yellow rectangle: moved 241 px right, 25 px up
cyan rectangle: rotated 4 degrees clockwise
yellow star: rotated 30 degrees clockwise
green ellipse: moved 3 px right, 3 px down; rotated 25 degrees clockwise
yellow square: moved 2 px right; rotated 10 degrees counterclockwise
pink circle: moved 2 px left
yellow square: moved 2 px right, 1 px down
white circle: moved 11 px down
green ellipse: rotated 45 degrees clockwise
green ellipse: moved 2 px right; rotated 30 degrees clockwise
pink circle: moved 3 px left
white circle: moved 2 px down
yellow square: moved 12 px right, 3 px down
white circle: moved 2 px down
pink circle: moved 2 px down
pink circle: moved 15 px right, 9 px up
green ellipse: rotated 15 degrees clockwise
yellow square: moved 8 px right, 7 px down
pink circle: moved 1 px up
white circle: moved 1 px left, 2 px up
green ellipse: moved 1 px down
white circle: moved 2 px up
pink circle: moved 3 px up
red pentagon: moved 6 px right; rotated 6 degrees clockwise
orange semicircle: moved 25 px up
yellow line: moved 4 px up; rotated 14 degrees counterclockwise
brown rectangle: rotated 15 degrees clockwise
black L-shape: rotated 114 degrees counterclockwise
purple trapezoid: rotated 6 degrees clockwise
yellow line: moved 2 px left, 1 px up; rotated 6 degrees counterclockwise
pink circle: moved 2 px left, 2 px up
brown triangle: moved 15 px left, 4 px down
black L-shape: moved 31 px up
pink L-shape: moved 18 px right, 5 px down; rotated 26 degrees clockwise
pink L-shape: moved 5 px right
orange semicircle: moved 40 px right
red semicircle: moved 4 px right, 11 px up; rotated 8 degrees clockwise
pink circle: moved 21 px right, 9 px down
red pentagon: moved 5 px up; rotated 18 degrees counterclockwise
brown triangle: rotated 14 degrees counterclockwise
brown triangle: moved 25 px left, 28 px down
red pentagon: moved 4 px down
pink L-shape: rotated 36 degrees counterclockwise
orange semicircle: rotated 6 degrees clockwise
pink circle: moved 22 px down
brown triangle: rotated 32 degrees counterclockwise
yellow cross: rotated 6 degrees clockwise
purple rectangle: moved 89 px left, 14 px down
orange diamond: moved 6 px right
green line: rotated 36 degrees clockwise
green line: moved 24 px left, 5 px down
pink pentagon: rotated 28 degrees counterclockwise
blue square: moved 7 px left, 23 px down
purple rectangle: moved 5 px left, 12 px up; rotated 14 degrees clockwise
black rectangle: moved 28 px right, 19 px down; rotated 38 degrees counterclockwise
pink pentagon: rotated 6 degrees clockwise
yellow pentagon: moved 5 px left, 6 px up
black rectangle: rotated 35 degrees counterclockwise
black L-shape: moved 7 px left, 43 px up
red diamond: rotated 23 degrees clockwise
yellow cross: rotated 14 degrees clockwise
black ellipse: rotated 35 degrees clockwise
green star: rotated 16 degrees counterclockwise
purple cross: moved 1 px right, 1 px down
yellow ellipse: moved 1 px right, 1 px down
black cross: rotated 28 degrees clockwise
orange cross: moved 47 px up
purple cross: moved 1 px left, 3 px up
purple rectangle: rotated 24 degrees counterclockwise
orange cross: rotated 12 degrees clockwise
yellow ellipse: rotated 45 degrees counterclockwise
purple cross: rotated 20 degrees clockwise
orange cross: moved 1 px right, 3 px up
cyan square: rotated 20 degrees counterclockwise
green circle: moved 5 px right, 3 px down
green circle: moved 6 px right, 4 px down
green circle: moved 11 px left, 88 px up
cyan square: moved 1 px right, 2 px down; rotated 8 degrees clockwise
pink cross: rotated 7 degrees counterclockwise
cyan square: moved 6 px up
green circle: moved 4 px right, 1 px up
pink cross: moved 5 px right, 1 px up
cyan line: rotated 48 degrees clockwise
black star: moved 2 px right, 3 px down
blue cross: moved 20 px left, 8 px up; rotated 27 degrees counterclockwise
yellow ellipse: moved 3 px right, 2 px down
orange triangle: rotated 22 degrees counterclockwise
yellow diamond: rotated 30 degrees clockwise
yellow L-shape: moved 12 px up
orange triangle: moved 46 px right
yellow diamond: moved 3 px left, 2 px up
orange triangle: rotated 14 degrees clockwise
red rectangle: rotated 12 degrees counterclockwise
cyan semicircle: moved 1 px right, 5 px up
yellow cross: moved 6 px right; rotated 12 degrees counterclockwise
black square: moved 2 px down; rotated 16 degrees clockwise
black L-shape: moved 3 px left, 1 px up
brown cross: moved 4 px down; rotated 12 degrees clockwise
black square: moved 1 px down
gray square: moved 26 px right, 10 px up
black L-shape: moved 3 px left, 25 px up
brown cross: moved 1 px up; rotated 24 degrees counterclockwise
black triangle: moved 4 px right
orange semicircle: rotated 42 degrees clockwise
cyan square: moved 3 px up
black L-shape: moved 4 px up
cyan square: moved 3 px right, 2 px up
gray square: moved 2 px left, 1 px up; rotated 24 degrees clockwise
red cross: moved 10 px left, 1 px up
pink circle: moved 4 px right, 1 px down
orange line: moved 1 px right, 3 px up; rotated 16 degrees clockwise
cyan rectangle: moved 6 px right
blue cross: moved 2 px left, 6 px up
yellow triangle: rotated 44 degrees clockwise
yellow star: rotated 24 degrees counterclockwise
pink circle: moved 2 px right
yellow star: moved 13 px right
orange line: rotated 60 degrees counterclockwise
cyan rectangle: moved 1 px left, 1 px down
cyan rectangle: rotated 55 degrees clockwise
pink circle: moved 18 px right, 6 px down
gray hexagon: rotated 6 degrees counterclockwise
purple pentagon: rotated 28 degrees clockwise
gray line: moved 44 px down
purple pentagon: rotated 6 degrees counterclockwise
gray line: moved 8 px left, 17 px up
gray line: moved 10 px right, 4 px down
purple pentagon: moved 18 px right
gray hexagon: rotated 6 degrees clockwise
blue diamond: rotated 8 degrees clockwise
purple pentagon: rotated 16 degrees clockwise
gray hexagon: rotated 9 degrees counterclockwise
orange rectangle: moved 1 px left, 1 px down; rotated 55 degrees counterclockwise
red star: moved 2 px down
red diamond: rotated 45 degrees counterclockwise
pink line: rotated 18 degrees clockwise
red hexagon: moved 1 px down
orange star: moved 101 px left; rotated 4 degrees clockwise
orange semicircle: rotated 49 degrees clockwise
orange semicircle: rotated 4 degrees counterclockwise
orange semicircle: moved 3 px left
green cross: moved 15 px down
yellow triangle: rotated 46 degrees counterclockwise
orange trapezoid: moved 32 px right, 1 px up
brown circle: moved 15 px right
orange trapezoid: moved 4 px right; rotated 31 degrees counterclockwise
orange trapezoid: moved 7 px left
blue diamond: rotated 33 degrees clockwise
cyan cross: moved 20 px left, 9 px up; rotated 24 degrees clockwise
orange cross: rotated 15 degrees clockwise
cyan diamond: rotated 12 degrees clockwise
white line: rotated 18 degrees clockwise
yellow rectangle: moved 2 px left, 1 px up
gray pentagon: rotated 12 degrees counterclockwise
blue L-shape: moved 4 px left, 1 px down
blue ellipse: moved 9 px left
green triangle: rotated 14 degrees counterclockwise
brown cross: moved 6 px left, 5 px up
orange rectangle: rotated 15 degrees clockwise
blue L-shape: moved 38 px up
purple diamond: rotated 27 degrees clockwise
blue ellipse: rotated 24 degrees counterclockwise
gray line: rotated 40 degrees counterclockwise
+ + +
Copy every row above without changing a word, keeping them in the same order.

yellow rectangle: moved 241 px right, 25 px up
cyan rectangle: rotated 4 degrees clockwise
yellow star: rotated 30 degrees clockwise
green ellipse: moved 3 px right, 3 px down; rotated 25 degrees clockwise
yellow square: moved 2 px right; rotated 10 degrees counterclockwise
pink circle: moved 2 px left
yellow square: moved 2 px right, 1 px down
white circle: moved 11 px down
green ellipse: rotated 45 degrees clockwise
green ellipse: moved 2 px right; rotated 30 degrees clockwise
pink circle: moved 3 px left
white circle: moved 2 px down
yellow square: moved 12 px right, 3 px down
white circle: moved 2 px down
pink circle: moved 2 px down
pink circle: moved 15 px right, 9 px up
green ellipse: rotated 15 degrees clockwise
yellow square: moved 8 px right, 7 px down
pink circle: moved 1 px up
white circle: moved 1 px left, 2 px up
green ellipse: moved 1 px down
white circle: moved 2 px up
pink circle: moved 3 px up
red pentagon: moved 6 px right; rotated 6 degrees clockwise
orange semicircle: moved 25 px up
yellow line: moved 4 px up; rotated 14 degrees counterclockwise
brown rectangle: rotated 15 degrees clockwise
black L-shape: rotated 114 degrees counterclockwise
purple trapezoid: rotated 6 degrees clockwise
yellow line: moved 2 px left, 1 px up; rotated 6 degrees counterclockwise
pink circle: moved 2 px left, 2 px up
brown triangle: moved 15 px left, 4 px down
black L-shape: moved 31 px up
pink L-shape: moved 18 px right, 5 px down; rotated 26 degrees clockwise
pink L-shape: moved 5 px right
orange semicircle: moved 40 px right
red semicircle: moved 4 px right, 11 px up; rotated 8 degrees clockwise
pink circle: moved 21 px right, 9 px down
red pentagon: moved 5 px up; rotated 18 degrees counterclockwise
brown triangle: rotated 14 degrees counterclockwise
brown triangle: moved 25 px left, 28 px down
red pentagon: moved 4 px down
pink L-shape: rotated 36 degrees counterclockwise
orange semicircle: rotated 6 degrees clockwise
pink circle: moved 22 px down
brown triangle: rotated 32 degrees counterclockwise
yellow cross: rotated 6 degrees clockwise
purple rectangle: moved 89 px left, 14 px down
orange diamond: moved 6 px right
green line: rotated 36 degrees clockwise
green line: moved 24 px left, 5 px down
pink pentagon: rotated 28 degrees counterclockwise
blue square: moved 7 px left, 23 px down
purple rectangle: moved 5 px left, 12 px up; rotated 14 degrees clockwise
black rectangle: moved 28 px right, 19 px down; rotated 38 degrees counterclockwise
pink pentagon: rotated 6 degrees clockwise
yellow pentagon: moved 5 px left, 6 px up
black rectangle: rotated 35 degrees counterclockwise
black L-shape: moved 7 px left, 43 px up
red diamond: rotated 23 degrees clockwise
yellow cross: rotated 14 degrees clockwise
black ellipse: rotated 35 degrees clockwise
green star: rotated 16 degrees counterclockwise
purple cross: moved 1 px right, 1 px down
yellow ellipse: moved 1 px right, 1 px down
black cross: rotated 28 degrees clockwise
orange cross: moved 47 px up
purple cross: moved 1 px left, 3 px up
purple rectangle: rotated 24 degrees counterclockwise
orange cross: rotated 12 degrees clockwise
yellow ellipse: rotated 45 degrees counterclockwise
purple cross: rotated 20 degrees clockwise
orange cross: moved 1 px right, 3 px up
cyan square: rotated 20 degrees counterclockwise
green circle: moved 5 px right, 3 px down
green circle: moved 6 px right, 4 px down
green circle: moved 11 px left, 88 px up
cyan square: moved 1 px right, 2 px down; rotated 8 degrees clockwise
pink cross: rotated 7 degrees counterclockwise
cyan square: moved 6 px up
green circle: moved 4 px right, 1 px up
pink cross: moved 5 px right, 1 px up
cyan line: rotated 48 degrees clockwise
black star: moved 2 px right, 3 px down
blue cross: moved 20 px left, 8 px up; rotated 27 degrees counterclockwise
yellow ellipse: moved 3 px right, 2 px down
orange triangle: rotated 22 degrees counterclockwise
yellow diamond: rotated 30 degrees clockwise
yellow L-shape: moved 12 px up
orange triangle: moved 46 px right
yellow diamond: moved 3 px left, 2 px up
orange triangle: rotated 14 degrees clockwise
red rectangle: rotated 12 degrees counterclockwise
cyan semicircle: moved 1 px right, 5 px up
yellow cross: moved 6 px right; rotated 12 degrees counterclockwise
black square: moved 2 px down; rotated 16 degrees clockwise
black L-shape: moved 3 px left, 1 px up
brown cross: moved 4 px down; rotated 12 degrees clockwise
black square: moved 1 px down
gray square: moved 26 px right, 10 px up
black L-shape: moved 3 px left, 25 px up
brown cross: moved 1 px up; rotated 24 degrees counterclockwise
black triangle: moved 4 px right
orange semicircle: rotated 42 degrees clockwise
cyan square: moved 3 px up
black L-shape: moved 4 px up
cyan square: moved 3 px right, 2 px up
gray square: moved 2 px left, 1 px up; rotated 24 degrees clockwise
red cross: moved 10 px left, 1 px up
pink circle: moved 4 px right, 1 px down
orange line: moved 1 px right, 3 px up; rotated 16 degrees clockwise
cyan rectangle: moved 6 px right
blue cross: moved 2 px left, 6 px up
yellow triangle: rotated 44 degrees clockwise
yellow star: rotated 24 degrees counterclockwise
pink circle: moved 2 px right
yellow star: moved 13 px right
orange line: rotated 60 degrees counterclockwise
cyan rectangle: moved 1 px left, 1 px down
cyan rectangle: rotated 55 degrees clockwise
pink circle: moved 18 px right, 6 px down
gray hexagon: rotated 6 degrees counterclockwise
purple pentagon: rotated 28 degrees clockwise
gray line: moved 44 px down
purple pentagon: rotated 6 degrees counterclockwise
gray line: moved 8 px left, 17 px up
gray line: moved 10 px right, 4 px down
purple pentagon: moved 18 px right
gray hexagon: rotated 6 degrees clockwise
blue diamond: rotated 8 degrees clockwise
purple pentagon: rotated 16 degrees clockwise
gray hexagon: rotated 9 degrees counterclockwise
orange rectangle: moved 1 px left, 1 px down; rotated 55 degrees counterclockwise
red star: moved 2 px down
red diamond: rotated 45 degrees counterclockwise
pink line: rotated 18 degrees clockwise
red hexagon: moved 1 px down
orange star: moved 101 px left; rotated 4 degrees clockwise
orange semicircle: rotated 49 degrees clockwise
orange semicircle: rotated 4 degrees counterclockwise
orange semicircle: moved 3 px left
green cross: moved 15 px down
yellow triangle: rotated 46 degrees counterclockwise
orange trapezoid: moved 32 px right, 1 px up
brown circle: moved 15 px right
orange trapezoid: moved 4 px right; rotated 31 degrees counterclockwise
orange trapezoid: moved 7 px left
blue diamond: rotated 33 degrees clockwise
cyan cross: moved 20 px left, 9 px up; rotated 24 degrees clockwise
orange cross: rotated 15 degrees clockwise
cyan diamond: rotated 12 degrees clockwise
white line: rotated 18 degrees clockwise
yellow rectangle: moved 2 px left, 1 px up
gray pentagon: rotated 12 degrees counterclockwise
blue L-shape: moved 4 px left, 1 px down
blue ellipse: moved 9 px left
green triangle: rotated 14 degrees counterclockwise
brown cross: moved 6 px left, 5 px up
orange rectangle: rotated 15 degrees clockwise
blue L-shape: moved 38 px up
purple diamond: rotated 27 degrees clockwise
blue ellipse: rotated 24 degrees counterclockwise
gray line: rotated 40 degrees counterclockwise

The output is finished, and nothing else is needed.